◆ **Given records**:
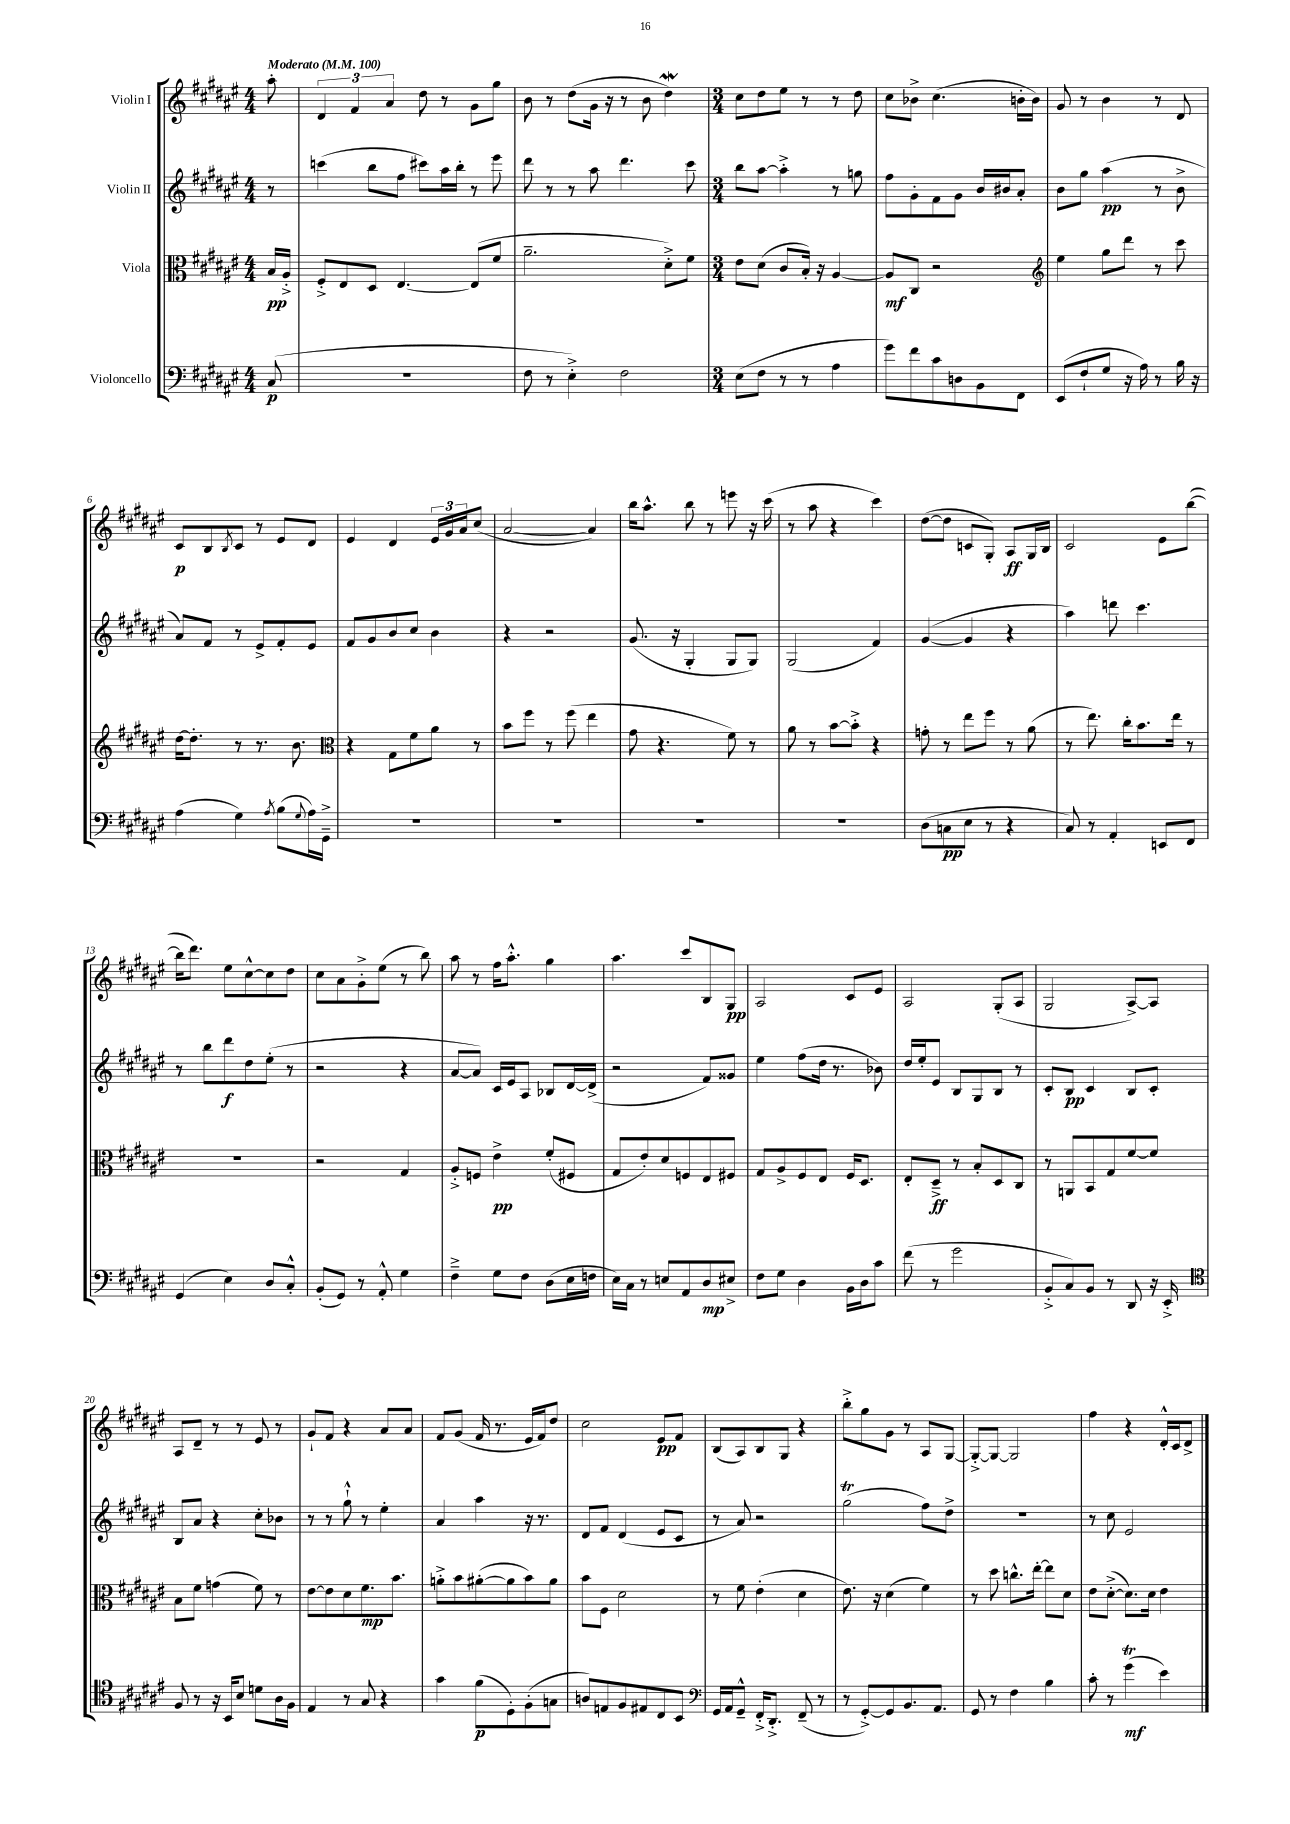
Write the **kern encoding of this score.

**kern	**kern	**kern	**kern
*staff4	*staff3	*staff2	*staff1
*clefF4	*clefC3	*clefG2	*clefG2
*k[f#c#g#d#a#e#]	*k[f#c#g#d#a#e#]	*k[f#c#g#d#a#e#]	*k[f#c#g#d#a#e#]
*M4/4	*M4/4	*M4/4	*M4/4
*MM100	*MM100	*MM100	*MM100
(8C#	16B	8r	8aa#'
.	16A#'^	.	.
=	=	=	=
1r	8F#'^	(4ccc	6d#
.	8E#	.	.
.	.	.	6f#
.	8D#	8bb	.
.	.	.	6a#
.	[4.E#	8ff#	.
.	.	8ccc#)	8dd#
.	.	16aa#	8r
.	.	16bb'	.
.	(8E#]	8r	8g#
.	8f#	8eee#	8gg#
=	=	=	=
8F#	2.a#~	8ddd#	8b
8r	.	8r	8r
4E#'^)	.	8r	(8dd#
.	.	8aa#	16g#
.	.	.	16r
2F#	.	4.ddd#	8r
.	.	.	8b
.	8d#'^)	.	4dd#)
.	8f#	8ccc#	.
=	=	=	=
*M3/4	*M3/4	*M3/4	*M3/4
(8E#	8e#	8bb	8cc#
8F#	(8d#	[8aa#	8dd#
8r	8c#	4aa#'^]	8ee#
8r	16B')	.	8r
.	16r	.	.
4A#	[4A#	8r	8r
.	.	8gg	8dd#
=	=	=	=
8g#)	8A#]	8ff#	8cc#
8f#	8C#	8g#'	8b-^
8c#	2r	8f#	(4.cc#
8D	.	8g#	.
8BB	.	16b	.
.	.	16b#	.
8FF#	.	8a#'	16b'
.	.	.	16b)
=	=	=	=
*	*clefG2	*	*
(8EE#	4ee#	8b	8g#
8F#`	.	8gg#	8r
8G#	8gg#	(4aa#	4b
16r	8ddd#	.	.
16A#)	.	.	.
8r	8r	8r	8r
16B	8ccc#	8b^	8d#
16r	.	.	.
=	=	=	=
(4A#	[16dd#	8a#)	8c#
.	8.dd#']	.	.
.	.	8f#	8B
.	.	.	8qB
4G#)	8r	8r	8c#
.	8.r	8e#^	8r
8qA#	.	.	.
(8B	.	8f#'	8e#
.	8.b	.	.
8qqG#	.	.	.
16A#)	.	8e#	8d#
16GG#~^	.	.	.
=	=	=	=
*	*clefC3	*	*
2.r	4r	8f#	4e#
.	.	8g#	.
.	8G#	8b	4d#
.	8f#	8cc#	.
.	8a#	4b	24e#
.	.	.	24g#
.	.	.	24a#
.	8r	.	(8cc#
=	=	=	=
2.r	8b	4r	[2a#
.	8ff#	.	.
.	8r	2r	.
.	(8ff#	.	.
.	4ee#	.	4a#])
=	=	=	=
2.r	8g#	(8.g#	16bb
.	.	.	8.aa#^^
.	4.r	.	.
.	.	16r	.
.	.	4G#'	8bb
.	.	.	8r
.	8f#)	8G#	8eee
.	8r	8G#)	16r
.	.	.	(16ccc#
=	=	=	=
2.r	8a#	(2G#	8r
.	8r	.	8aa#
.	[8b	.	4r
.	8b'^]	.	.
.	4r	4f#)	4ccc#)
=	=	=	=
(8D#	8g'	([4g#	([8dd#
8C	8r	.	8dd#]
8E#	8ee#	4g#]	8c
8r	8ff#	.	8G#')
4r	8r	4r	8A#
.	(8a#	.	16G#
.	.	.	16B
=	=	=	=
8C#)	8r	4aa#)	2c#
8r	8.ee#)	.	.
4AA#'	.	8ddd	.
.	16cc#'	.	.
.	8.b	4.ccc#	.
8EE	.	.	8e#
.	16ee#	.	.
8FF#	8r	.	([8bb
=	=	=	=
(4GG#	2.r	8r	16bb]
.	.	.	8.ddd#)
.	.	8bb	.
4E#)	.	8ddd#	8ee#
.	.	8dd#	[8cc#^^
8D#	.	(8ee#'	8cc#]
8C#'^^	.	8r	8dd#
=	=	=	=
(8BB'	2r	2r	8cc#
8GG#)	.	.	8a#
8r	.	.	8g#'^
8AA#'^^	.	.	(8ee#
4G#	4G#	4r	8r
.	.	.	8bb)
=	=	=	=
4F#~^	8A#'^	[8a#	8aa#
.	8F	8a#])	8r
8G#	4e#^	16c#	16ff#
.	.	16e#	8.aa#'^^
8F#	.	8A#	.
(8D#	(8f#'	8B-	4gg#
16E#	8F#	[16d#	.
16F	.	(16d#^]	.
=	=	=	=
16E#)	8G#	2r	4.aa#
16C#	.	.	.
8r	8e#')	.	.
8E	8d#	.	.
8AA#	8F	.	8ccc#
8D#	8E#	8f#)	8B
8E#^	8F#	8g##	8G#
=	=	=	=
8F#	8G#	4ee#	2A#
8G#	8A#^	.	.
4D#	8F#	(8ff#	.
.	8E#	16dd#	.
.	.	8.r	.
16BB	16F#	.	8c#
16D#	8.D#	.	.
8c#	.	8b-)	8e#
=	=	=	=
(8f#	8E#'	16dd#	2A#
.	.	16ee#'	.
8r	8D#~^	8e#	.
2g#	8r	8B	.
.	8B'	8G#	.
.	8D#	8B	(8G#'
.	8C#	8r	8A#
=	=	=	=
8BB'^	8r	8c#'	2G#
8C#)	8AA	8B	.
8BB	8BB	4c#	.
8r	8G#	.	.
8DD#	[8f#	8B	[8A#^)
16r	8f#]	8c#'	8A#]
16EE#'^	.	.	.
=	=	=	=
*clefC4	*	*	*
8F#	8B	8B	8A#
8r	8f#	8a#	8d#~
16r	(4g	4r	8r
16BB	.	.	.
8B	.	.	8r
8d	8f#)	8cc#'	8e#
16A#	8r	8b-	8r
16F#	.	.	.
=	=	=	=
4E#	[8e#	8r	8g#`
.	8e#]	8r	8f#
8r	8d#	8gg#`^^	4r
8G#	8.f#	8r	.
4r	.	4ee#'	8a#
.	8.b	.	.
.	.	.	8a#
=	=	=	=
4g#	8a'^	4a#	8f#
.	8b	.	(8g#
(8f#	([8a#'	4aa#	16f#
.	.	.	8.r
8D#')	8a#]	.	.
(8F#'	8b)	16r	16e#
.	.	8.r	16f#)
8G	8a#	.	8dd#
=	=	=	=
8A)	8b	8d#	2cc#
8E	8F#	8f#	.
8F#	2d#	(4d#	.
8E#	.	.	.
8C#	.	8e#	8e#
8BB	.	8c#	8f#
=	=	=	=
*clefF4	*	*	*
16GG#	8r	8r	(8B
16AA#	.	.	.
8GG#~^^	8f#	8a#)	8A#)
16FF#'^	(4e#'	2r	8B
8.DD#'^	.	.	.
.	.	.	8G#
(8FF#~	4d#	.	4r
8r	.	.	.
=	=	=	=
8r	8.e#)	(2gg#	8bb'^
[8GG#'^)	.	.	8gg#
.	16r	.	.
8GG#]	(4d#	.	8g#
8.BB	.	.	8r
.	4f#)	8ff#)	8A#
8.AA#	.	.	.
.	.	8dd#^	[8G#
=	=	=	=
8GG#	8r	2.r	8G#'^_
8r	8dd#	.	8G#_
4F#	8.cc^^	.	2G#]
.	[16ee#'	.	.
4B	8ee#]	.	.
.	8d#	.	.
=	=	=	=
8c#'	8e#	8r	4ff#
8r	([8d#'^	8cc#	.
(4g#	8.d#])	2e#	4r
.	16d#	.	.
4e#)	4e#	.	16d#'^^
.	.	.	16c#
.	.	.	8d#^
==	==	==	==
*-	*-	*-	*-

◆ **Problem to work on**: Pull every line from the records above that contains the string "kern"; the match is case-sensitive.

◆ **The answer**:
Write the **kern encoding of this score.
**kern	**kern	**kern	**kern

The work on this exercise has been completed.